Supplied data START

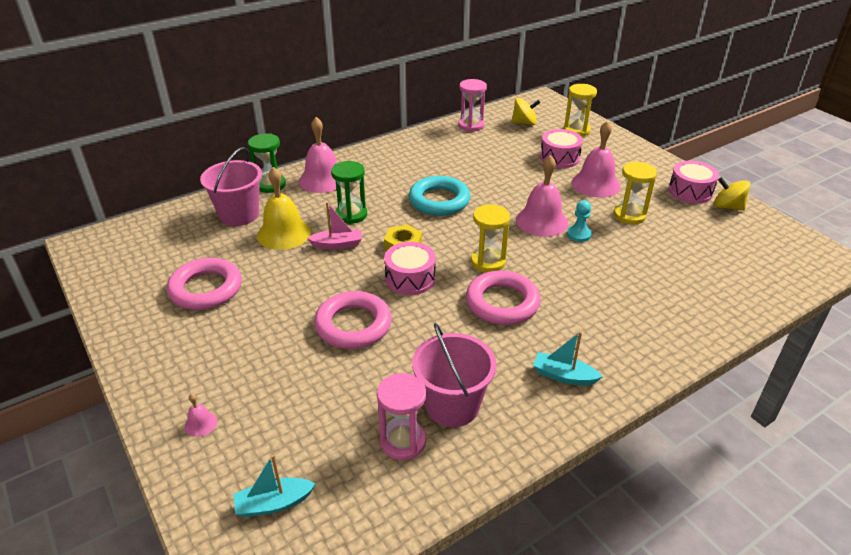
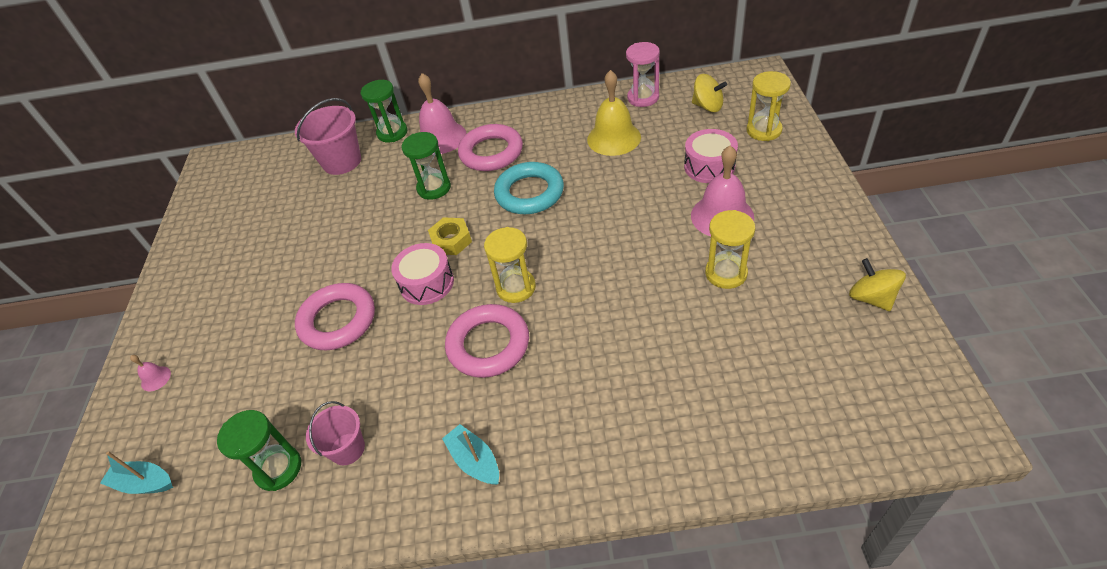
camera: 35 degrees right, 10 degrees up
(206, 289) = (258, 238): pink ring -> pink ring (491, 152)
(284, 233) = (361, 194): yellow bell -> yellow bell (614, 138)
(337, 244) = (395, 221): pink boat -> none
(403, 441) = (278, 468): pink hourglass -> green hourglass
(452, 406) = (347, 449): pink bucket -> pink bucket, size x0.61
(542, 221) = (615, 251): pink bell -> none
(578, 234) = (642, 282): turquoise pawn -> none
(690, 191) = (838, 260): pink drum -> none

Supplied data END

Given the records above, restate word for word only the lines starting at the one with "(206, 289) = (258, 238): pink" and ending at the one with "(542, 221) = (615, 251): pink bell -> none".

### Task result
(206, 289) = (258, 238): pink ring -> pink ring (491, 152)
(284, 233) = (361, 194): yellow bell -> yellow bell (614, 138)
(337, 244) = (395, 221): pink boat -> none
(403, 441) = (278, 468): pink hourglass -> green hourglass
(452, 406) = (347, 449): pink bucket -> pink bucket, size x0.61
(542, 221) = (615, 251): pink bell -> none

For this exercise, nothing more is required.